(Records for locating text and elements)
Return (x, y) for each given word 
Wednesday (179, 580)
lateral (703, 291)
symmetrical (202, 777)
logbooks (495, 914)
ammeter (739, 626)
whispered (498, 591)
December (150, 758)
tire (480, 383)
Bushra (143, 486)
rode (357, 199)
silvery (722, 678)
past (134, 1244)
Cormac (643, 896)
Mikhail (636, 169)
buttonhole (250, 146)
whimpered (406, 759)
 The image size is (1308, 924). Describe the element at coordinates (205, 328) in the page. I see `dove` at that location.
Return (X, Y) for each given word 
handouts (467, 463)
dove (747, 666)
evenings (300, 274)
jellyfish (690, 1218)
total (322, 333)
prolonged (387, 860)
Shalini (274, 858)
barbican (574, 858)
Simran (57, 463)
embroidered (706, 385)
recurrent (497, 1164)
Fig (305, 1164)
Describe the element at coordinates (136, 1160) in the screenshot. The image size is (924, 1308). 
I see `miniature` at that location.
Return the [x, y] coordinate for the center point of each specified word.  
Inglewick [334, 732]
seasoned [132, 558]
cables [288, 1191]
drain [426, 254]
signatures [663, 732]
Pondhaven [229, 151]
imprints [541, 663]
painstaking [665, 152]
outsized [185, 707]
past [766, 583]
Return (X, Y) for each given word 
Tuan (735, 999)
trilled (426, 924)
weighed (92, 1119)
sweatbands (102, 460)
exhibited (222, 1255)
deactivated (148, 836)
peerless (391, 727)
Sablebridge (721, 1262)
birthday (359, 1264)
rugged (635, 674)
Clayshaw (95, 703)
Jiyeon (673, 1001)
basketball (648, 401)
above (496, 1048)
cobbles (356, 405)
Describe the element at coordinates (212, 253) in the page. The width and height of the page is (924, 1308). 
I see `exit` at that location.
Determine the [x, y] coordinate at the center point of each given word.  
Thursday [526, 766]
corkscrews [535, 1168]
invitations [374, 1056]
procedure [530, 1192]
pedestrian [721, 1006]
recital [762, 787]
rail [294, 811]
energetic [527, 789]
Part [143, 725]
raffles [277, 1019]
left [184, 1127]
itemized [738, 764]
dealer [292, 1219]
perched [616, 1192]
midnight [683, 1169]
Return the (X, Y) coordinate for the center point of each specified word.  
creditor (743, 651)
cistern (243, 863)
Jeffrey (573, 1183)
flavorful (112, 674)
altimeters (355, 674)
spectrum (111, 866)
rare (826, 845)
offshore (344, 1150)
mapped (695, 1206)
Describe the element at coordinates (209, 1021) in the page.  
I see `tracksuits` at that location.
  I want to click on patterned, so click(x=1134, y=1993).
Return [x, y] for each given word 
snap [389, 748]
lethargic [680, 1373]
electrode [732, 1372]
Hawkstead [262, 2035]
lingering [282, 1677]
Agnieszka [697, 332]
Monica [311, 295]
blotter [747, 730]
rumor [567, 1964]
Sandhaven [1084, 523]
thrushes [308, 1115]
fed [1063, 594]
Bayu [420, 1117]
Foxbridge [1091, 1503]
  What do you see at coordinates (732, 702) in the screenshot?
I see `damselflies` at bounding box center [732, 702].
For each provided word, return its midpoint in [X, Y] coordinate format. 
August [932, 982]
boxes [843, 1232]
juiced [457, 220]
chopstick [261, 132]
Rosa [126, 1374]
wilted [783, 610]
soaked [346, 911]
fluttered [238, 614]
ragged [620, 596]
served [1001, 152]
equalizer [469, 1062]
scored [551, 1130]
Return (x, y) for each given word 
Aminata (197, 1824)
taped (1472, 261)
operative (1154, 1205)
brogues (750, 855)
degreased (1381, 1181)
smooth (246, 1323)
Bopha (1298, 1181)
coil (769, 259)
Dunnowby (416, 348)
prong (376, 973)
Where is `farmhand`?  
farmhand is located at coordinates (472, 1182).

▶ _Directions_:
Reproduce all of the records above word for word, with no changes.

▶ _Output_:
Return (x, y) for each given word 
Wednesday (179, 580)
lateral (703, 291)
symmetrical (202, 777)
logbooks (495, 914)
ammeter (739, 626)
whispered (498, 591)
December (150, 758)
tire (480, 383)
Bushra (143, 486)
rode (357, 199)
silvery (722, 678)
past (134, 1244)
Cormac (643, 896)
Mikhail (636, 169)
buttonhole (250, 146)
whimpered (406, 759)
 The image size is (1308, 924). Describe the element at coordinates (205, 328) in the page. I see `dove` at that location.
Return (X, Y) for each given word 
handouts (467, 463)
dove (747, 666)
evenings (300, 274)
jellyfish (690, 1218)
total (322, 333)
prolonged (387, 860)
Shalini (274, 858)
barbican (574, 858)
Simran (57, 463)
embroidered (706, 385)
recurrent (497, 1164)
Fig (305, 1164)
Describe the element at coordinates (136, 1160) in the screenshot. The image size is (924, 1308). 
I see `miniature` at that location.
Return the [x, y] coordinate for the center point of each specified word.  
Inglewick [334, 732]
seasoned [132, 558]
cables [288, 1191]
drain [426, 254]
signatures [663, 732]
Pondhaven [229, 151]
imprints [541, 663]
painstaking [665, 152]
outsized [185, 707]
past [766, 583]
Return (X, Y) for each given word 
Tuan (735, 999)
trilled (426, 924)
weighed (92, 1119)
sweatbands (102, 460)
exhibited (222, 1255)
deactivated (148, 836)
peerless (391, 727)
Sablebridge (721, 1262)
birthday (359, 1264)
rugged (635, 674)
Clayshaw (95, 703)
Jiyeon (673, 1001)
basketball (648, 401)
above (496, 1048)
cobbles (356, 405)
Describe the element at coordinates (212, 253) in the page. The width and height of the page is (924, 1308). 
I see `exit` at that location.
Determine the [x, y] coordinate at the center point of each given word.  
Thursday [526, 766]
corkscrews [535, 1168]
invitations [374, 1056]
procedure [530, 1192]
pedestrian [721, 1006]
recital [762, 787]
rail [294, 811]
energetic [527, 789]
Part [143, 725]
raffles [277, 1019]
left [184, 1127]
itemized [738, 764]
dealer [292, 1219]
perched [616, 1192]
midnight [683, 1169]
Return the (X, Y) coordinate for the center point of each specified word.  
creditor (743, 651)
cistern (243, 863)
Jeffrey (573, 1183)
flavorful (112, 674)
altimeters (355, 674)
spectrum (111, 866)
rare (826, 845)
offshore (344, 1150)
mapped (695, 1206)
Describe the element at coordinates (209, 1021) in the page.  
I see `tracksuits` at that location.
  I want to click on patterned, so click(x=1134, y=1993).
Return [x, y] for each given word 
snap [389, 748]
lethargic [680, 1373]
electrode [732, 1372]
Hawkstead [262, 2035]
lingering [282, 1677]
Agnieszka [697, 332]
Monica [311, 295]
blotter [747, 730]
rumor [567, 1964]
Sandhaven [1084, 523]
thrushes [308, 1115]
fed [1063, 594]
Bayu [420, 1117]
Foxbridge [1091, 1503]
  What do you see at coordinates (732, 702) in the screenshot?
I see `damselflies` at bounding box center [732, 702].
For each provided word, return its midpoint in [X, Y] coordinate format. 
August [932, 982]
boxes [843, 1232]
juiced [457, 220]
chopstick [261, 132]
Rosa [126, 1374]
wilted [783, 610]
soaked [346, 911]
fluttered [238, 614]
ragged [620, 596]
served [1001, 152]
equalizer [469, 1062]
scored [551, 1130]
Return (x, y) for each given word 
Aminata (197, 1824)
taped (1472, 261)
operative (1154, 1205)
brogues (750, 855)
degreased (1381, 1181)
smooth (246, 1323)
Bopha (1298, 1181)
coil (769, 259)
Dunnowby (416, 348)
prong (376, 973)
Where is `farmhand`?  
farmhand is located at coordinates (472, 1182).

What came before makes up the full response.